● **Task objective**
Go to the line below that has "none -> black 1x2 brick [365,372,424,470]", print it and each line after it exactly, and stop after the line that has "none -> orange 1x2 brick [382,271,471,340]"; leave out pictures.

** Task input follows **

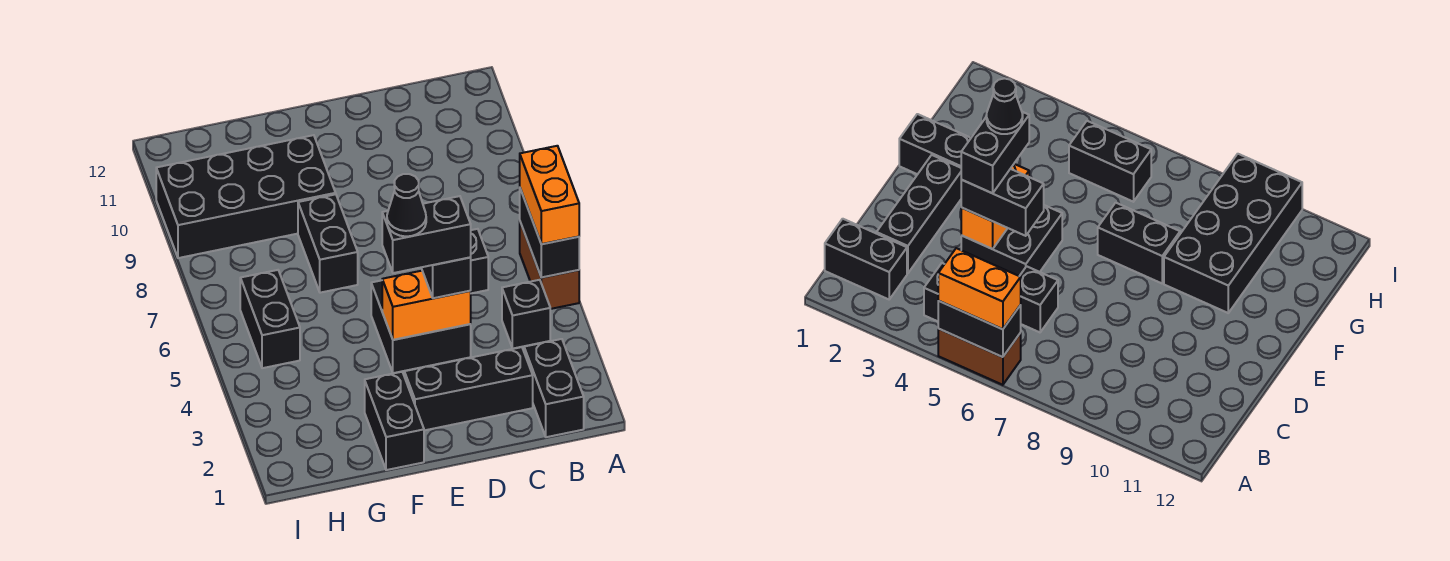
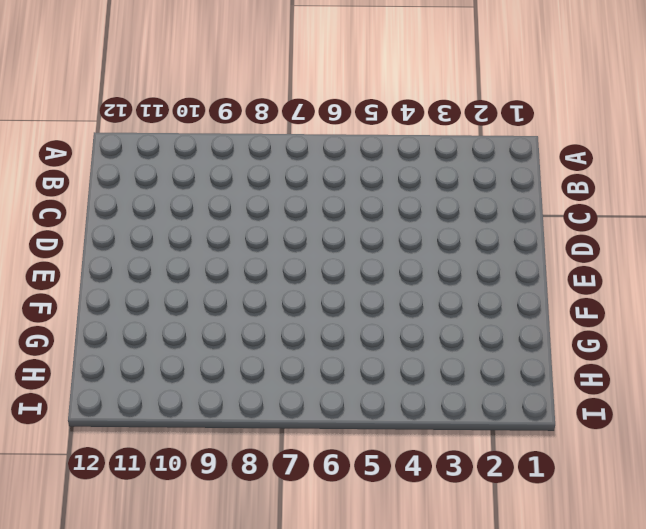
none -> brown 1x2 brick [520,222,579,309]
none -> black 1x2 brick [524,339,584,437]
none -> black 1x1 brick [502,280,550,349]

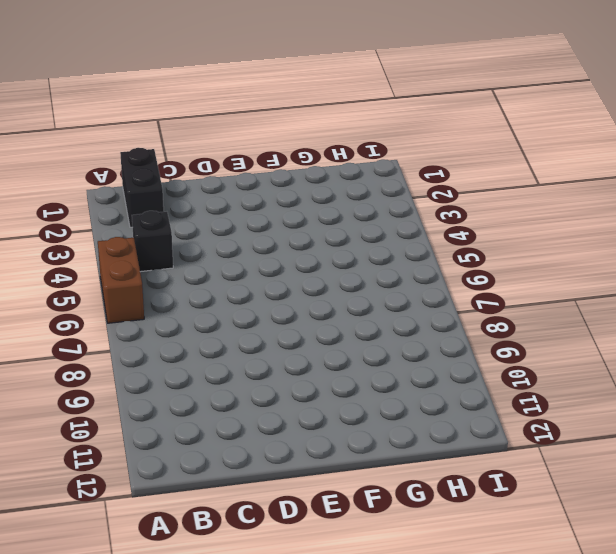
none -> black 1x3 brick [404,347,533,430]
none -> black 1x1 brick [470,229,488,293]
none -> black 2x2 brick [371,280,471,373]

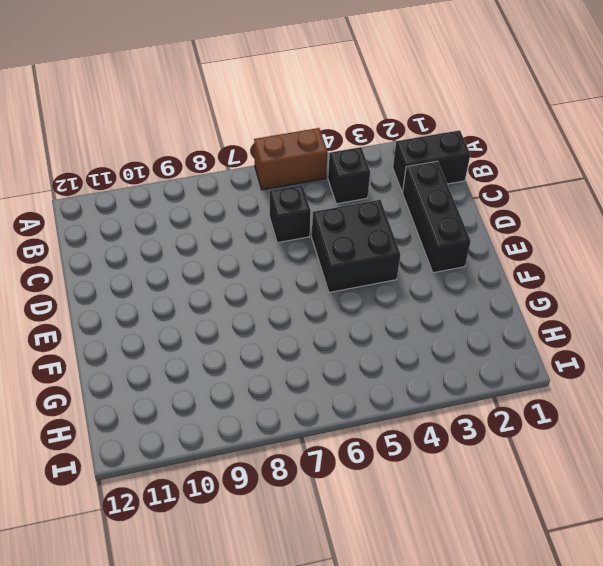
none -> black 1x2 brick [365,372,424,470]
none -> black 1x2 brick [298,194,358,293]
none -> black 2x4 brick [156,135,336,258]

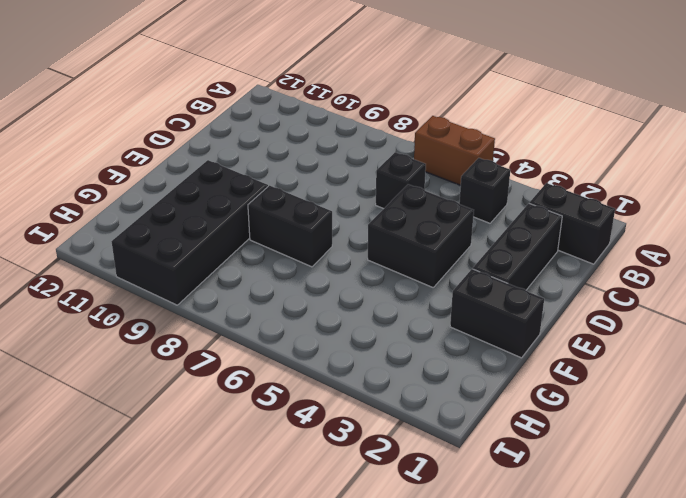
none -> black 1x2 brick [240,270,300,368]
none -> black 1x2 brick [520,189,579,278]
none -> orange 1x2 brick [382,271,471,340]

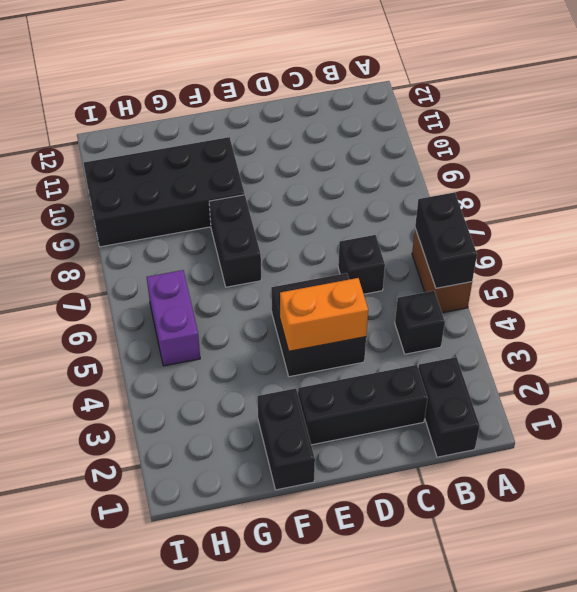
purple 1x2 brick [147,270,200,366] -> black 1x2 brick [240,270,300,368]
none -> orange 1x2 brick [520,146,579,244]
none -> black 1x2 brick [421,258,471,298]
none -> black 1x2 brick [382,196,471,273]

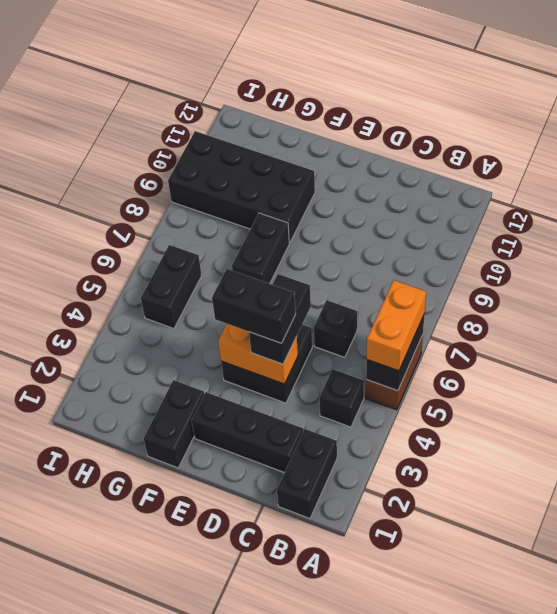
none -> black 1x1 cone [387,174,426,236]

** End of Task input **

● **Response box**
none -> black 1x2 brick [365,372,424,470]
none -> black 1x2 brick [298,194,358,293]
none -> black 2x4 brick [156,135,336,258]

none -> black 1x2 brick [240,270,300,368]
none -> black 1x2 brick [520,189,579,278]
none -> orange 1x2 brick [382,271,471,340]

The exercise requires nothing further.